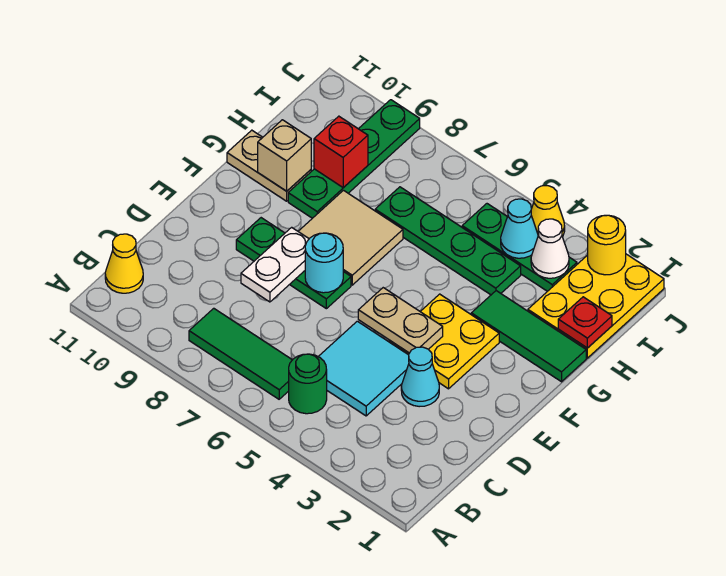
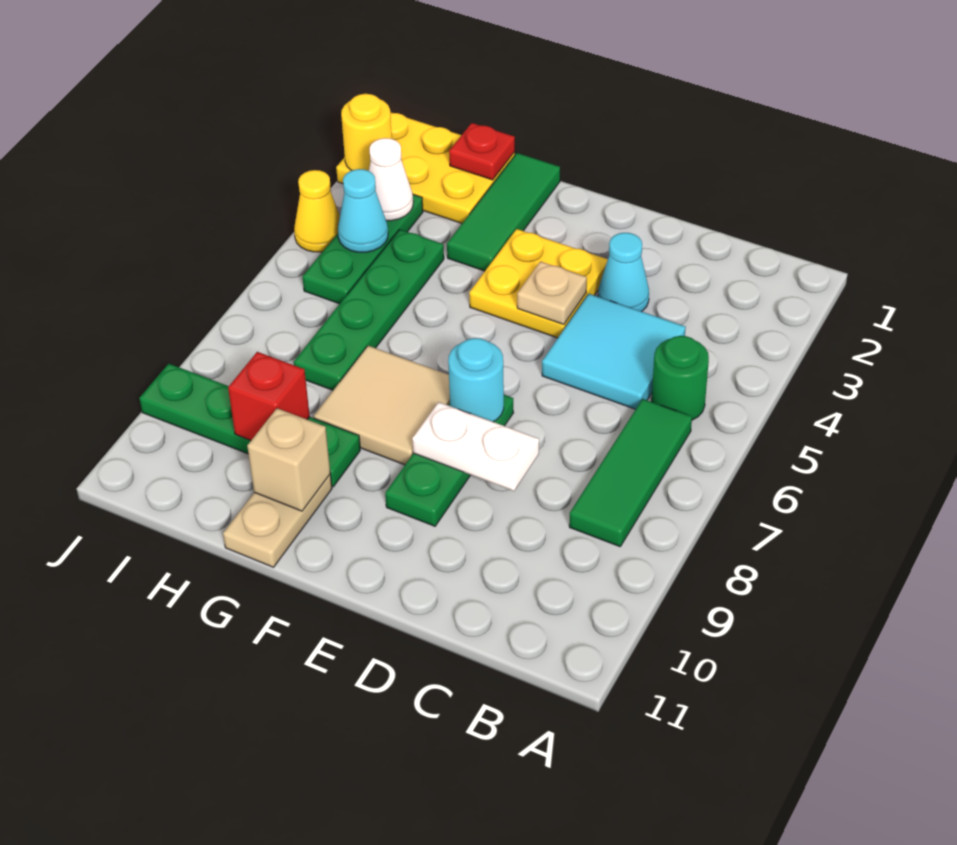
yellow 1x1 cone [105,234,143,293] -> none
tan 1x2 plate [358,288,443,353] -> tan 1x1 plate [517,261,587,324]

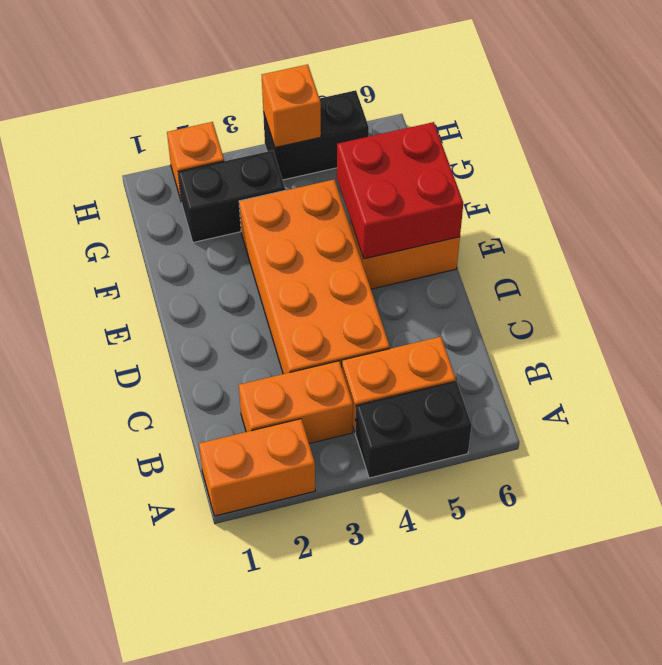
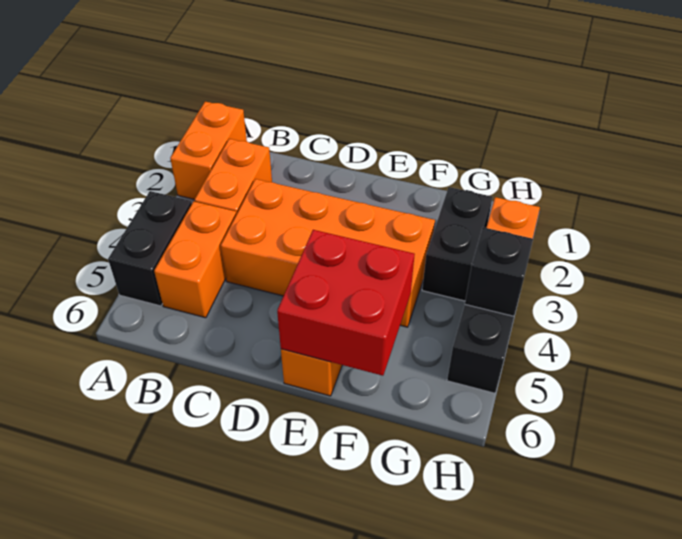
orange 1x1 brick [262,64,321,148] -> black 1x1 brick [465,227,533,316]

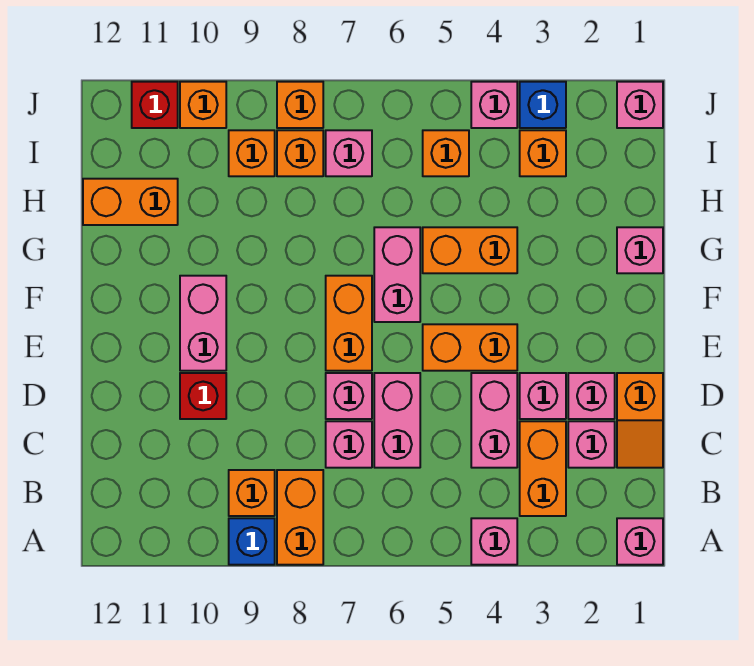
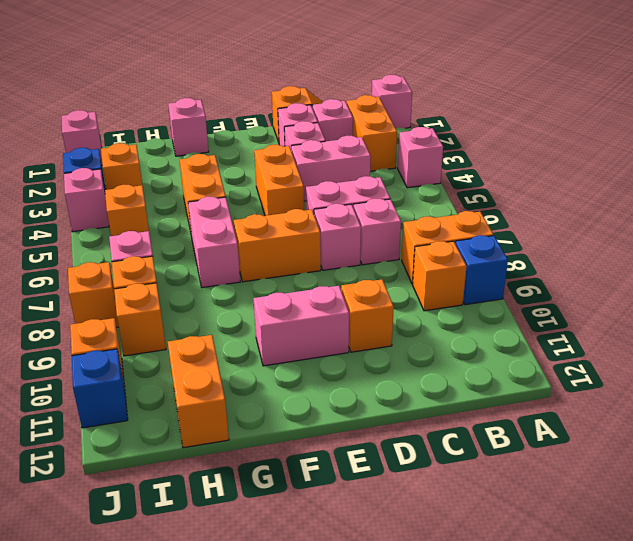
orange 1x2 brick [520,421,566,516] -> orange 1x2 brick turned to [347,95,397,171]
red 1x1 brick [180,373,226,419] -> orange 1x1 brick [341,279,394,352]
pink 1x2 brick [374,227,420,322] -> pink 1x2 brick turned to [188,197,240,288]
red 1x1 brick [132,82,178,128] -> blue 1x1 brick [72,349,128,428]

EXERCISE AIM
Please transcribe every entry exactly as written, leaving the pictures out.

ANSWER FOR THE TASK
yellow 1x1 cone [105,234,143,293] -> none
tan 1x2 plate [358,288,443,353] -> tan 1x1 plate [517,261,587,324]

orange 1x1 brick [262,64,321,148] -> black 1x1 brick [465,227,533,316]

orange 1x2 brick [520,421,566,516] -> orange 1x2 brick turned to [347,95,397,171]
red 1x1 brick [180,373,226,419] -> orange 1x1 brick [341,279,394,352]
pink 1x2 brick [374,227,420,322] -> pink 1x2 brick turned to [188,197,240,288]
red 1x1 brick [132,82,178,128] -> blue 1x1 brick [72,349,128,428]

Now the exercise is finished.